%%
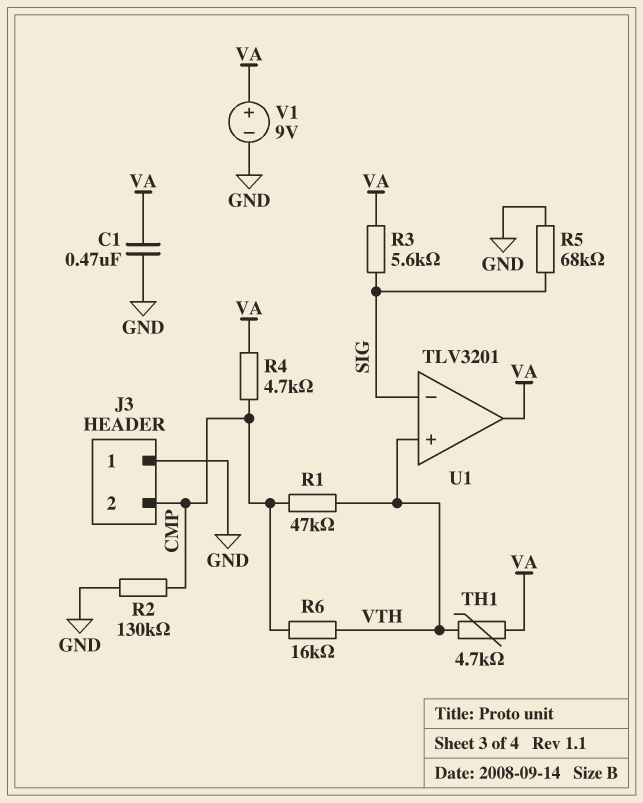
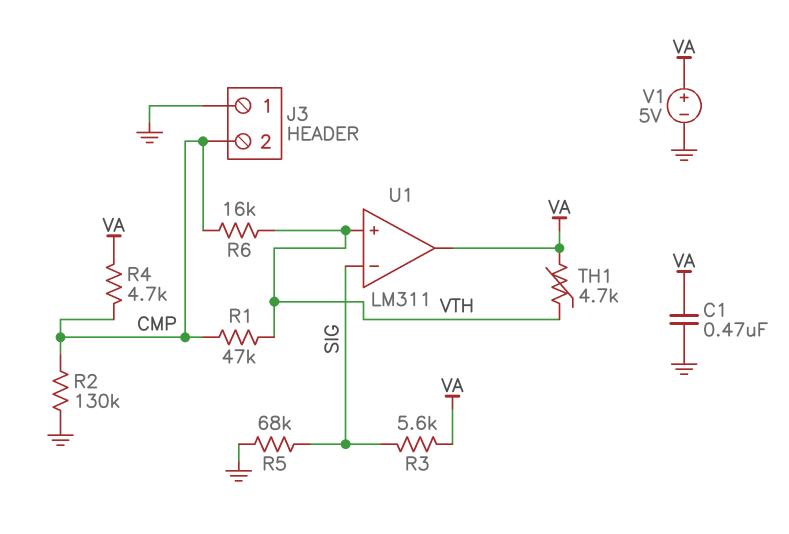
U1: TLV3201 -> LM311
V1: 9V (plus VA, minus GND) -> 5V (plus VA, minus GND)

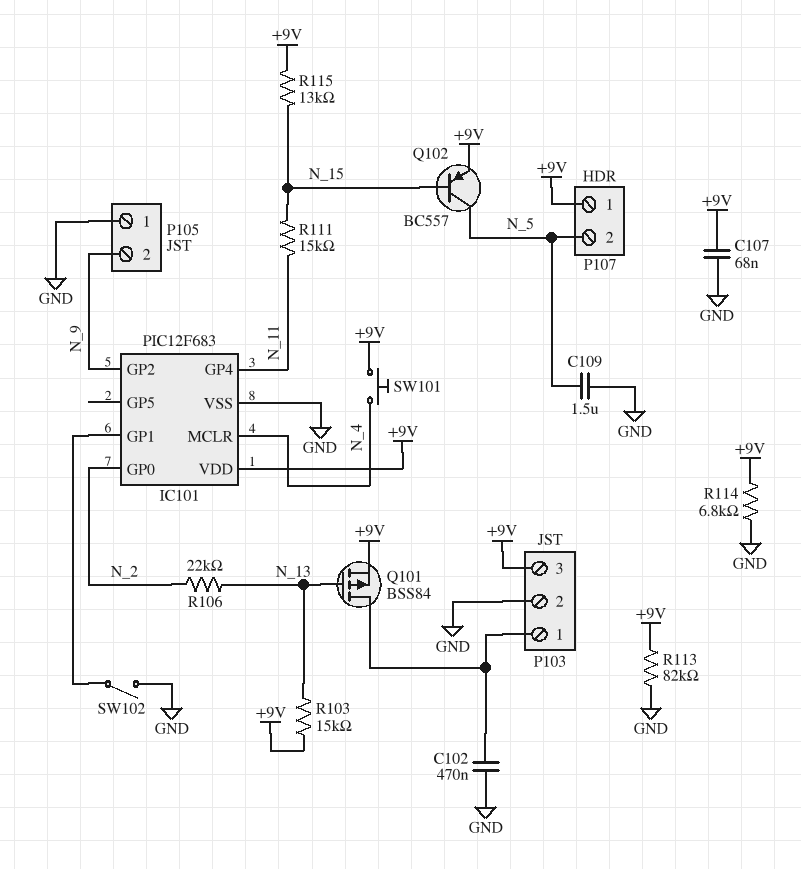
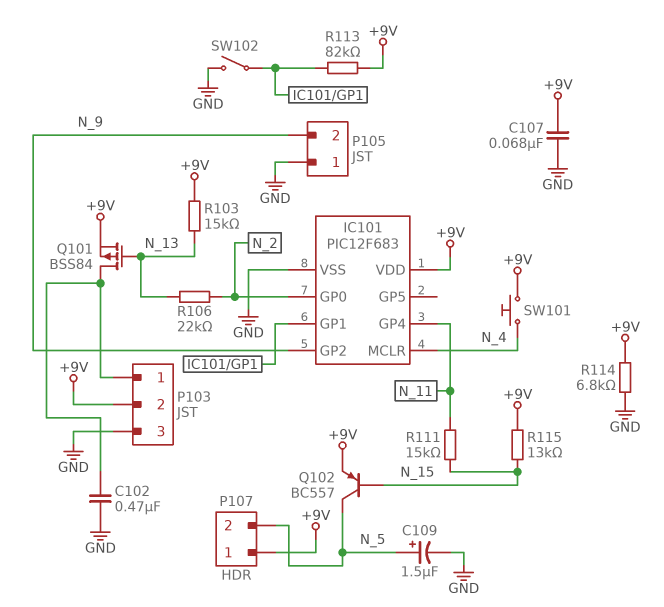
C109: 1.5uF (GND, N_5) -> 1.5uF (plus N_5, minus GND)
P103 pin 2: GND -> +9V
P103 pin 3: +9V -> GND
R113: 82k (+9V, GND) -> 82k (+9V, IC101/GP1)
%%
TASK ITEM: Your answer should be the lines from the one containing "C109: 1.5uF (GND, N_5)" through the end of the records, both included, output exactly and with nothing added.

REPLY:
C109: 1.5uF (GND, N_5) -> 1.5uF (plus N_5, minus GND)
P103 pin 2: GND -> +9V
P103 pin 3: +9V -> GND
R113: 82k (+9V, GND) -> 82k (+9V, IC101/GP1)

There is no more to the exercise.